++++ Collected material ++++

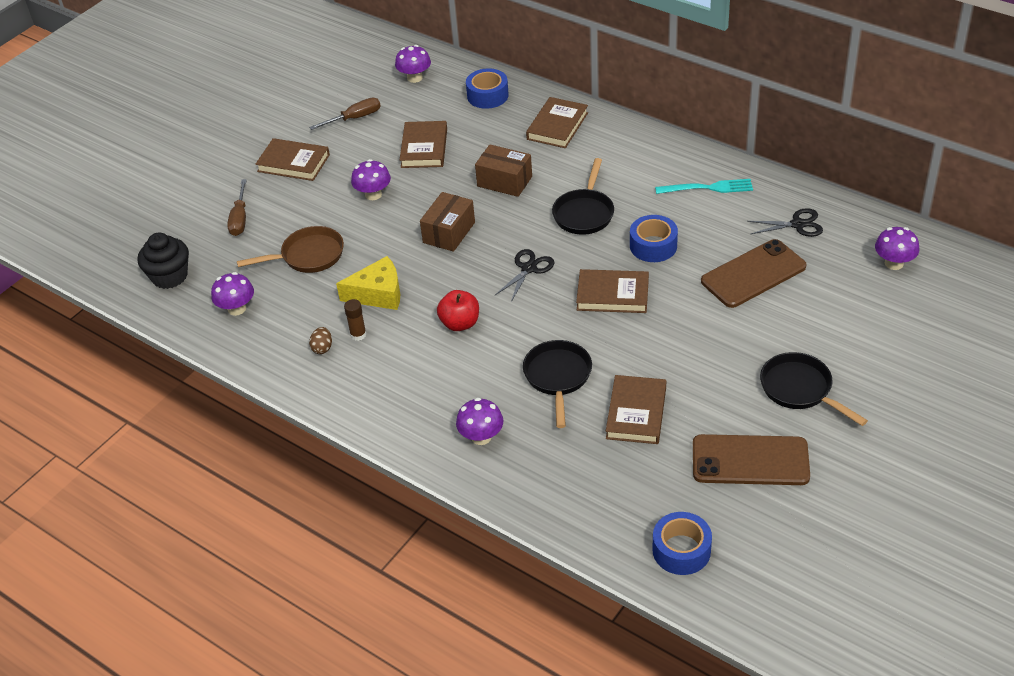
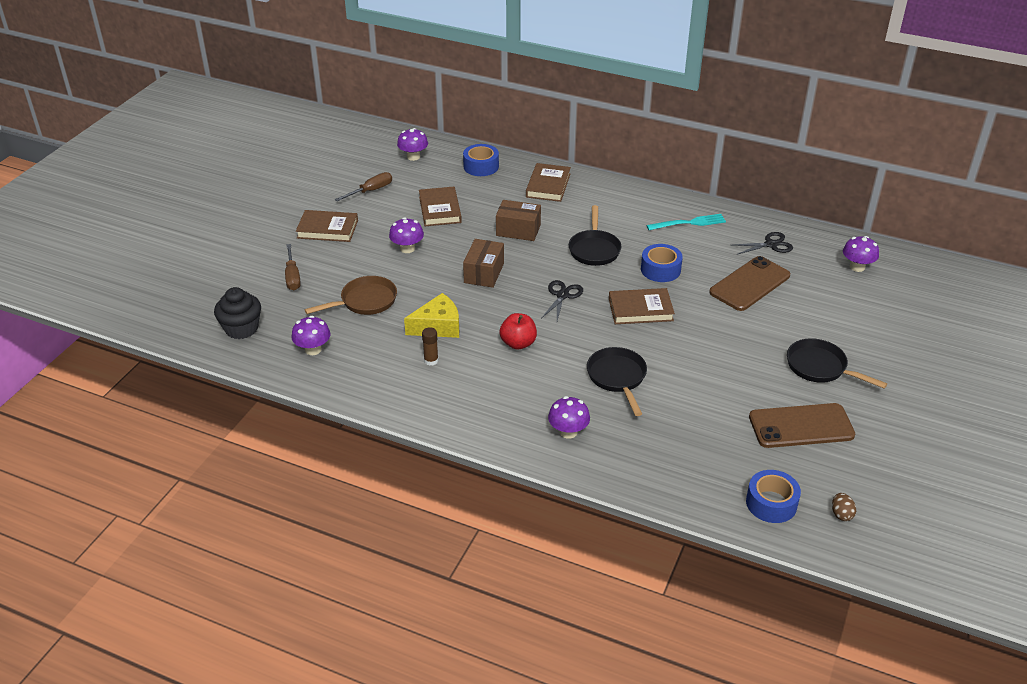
camera: 15 degrees left, 5 degrees down
(322, 348) = (402, 374): brown egg -> brown egg (841, 514)
(636, 413) = (693, 399): brown book -> none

++++

Exercise aim – Without any of its pictures, the listing is to be repeated exactly as it stands.

Worked solution –
camera: 15 degrees left, 5 degrees down
(322, 348) = (402, 374): brown egg -> brown egg (841, 514)
(636, 413) = (693, 399): brown book -> none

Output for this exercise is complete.